----- SOURCE MATERIAL -----
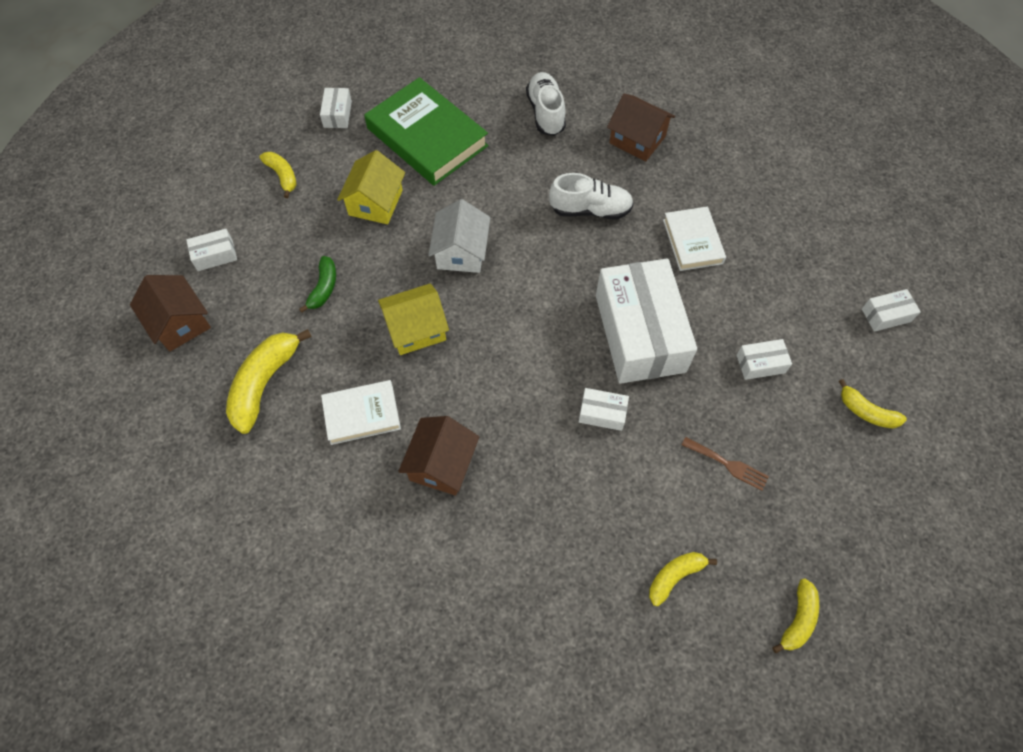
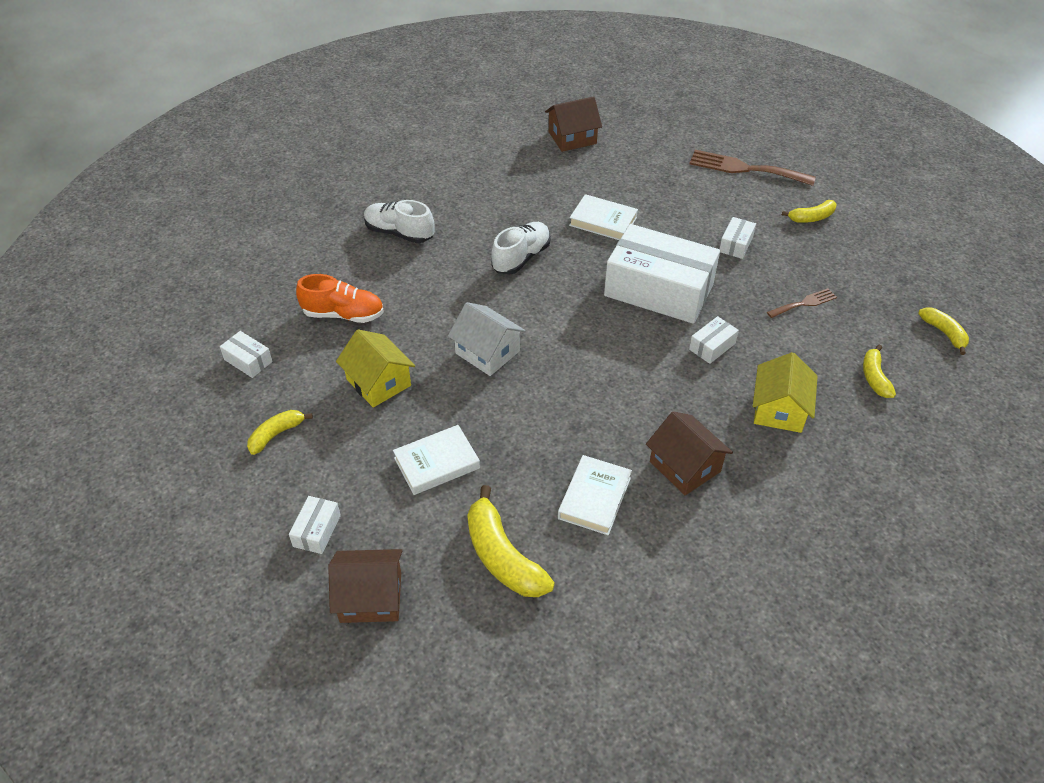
camera: 55 degrees left, 15 degrees down
(282, 176) = (276, 434): yellow banana -> yellow banana turned 45 degrees counterclockwise
(323, 288) = (437, 463): green banana -> white book
(416, 329) = (539, 419): yellow house -> yellow house (779, 409)
(427, 137) = (343, 314): green book -> orange shoe
(637, 139) = (481, 199): brown house -> brown house (572, 138)
(886, 315) = (745, 169): white box -> brown fork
-----
The "(416, 329) = (539, 419): yellow" line through the last line above: set these down exactly and add nothing else.

(416, 329) = (539, 419): yellow house -> yellow house (779, 409)
(427, 137) = (343, 314): green book -> orange shoe
(637, 139) = (481, 199): brown house -> brown house (572, 138)
(886, 315) = (745, 169): white box -> brown fork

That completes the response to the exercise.